=== Begin Enclosure ===

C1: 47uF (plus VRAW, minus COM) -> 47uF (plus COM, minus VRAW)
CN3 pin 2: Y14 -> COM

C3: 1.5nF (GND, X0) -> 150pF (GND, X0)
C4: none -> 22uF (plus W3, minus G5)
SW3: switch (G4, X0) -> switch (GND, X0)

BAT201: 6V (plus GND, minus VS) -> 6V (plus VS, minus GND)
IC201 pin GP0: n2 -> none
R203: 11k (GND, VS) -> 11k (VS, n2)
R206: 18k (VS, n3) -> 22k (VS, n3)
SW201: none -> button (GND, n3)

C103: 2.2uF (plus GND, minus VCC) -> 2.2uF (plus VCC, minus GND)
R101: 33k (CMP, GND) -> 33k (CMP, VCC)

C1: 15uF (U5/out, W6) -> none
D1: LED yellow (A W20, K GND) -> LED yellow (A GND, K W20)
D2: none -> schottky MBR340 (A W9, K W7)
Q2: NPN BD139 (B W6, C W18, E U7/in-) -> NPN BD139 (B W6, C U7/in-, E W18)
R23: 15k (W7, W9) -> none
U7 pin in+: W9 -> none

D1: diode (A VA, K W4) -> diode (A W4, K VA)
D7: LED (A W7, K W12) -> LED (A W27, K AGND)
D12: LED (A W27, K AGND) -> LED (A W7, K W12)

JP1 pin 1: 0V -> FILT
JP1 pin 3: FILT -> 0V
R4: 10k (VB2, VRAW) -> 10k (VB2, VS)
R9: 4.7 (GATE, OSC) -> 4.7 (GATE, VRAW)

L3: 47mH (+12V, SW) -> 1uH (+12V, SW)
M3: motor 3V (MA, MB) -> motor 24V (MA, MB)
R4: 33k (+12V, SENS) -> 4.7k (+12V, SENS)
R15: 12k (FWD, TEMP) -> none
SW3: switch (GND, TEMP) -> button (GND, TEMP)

=== End Enclosure ===

▶ **How to complete this task**
Could you work out how many lines of the data above contain the word "none"? Give only the number.

▶ **Solution**
8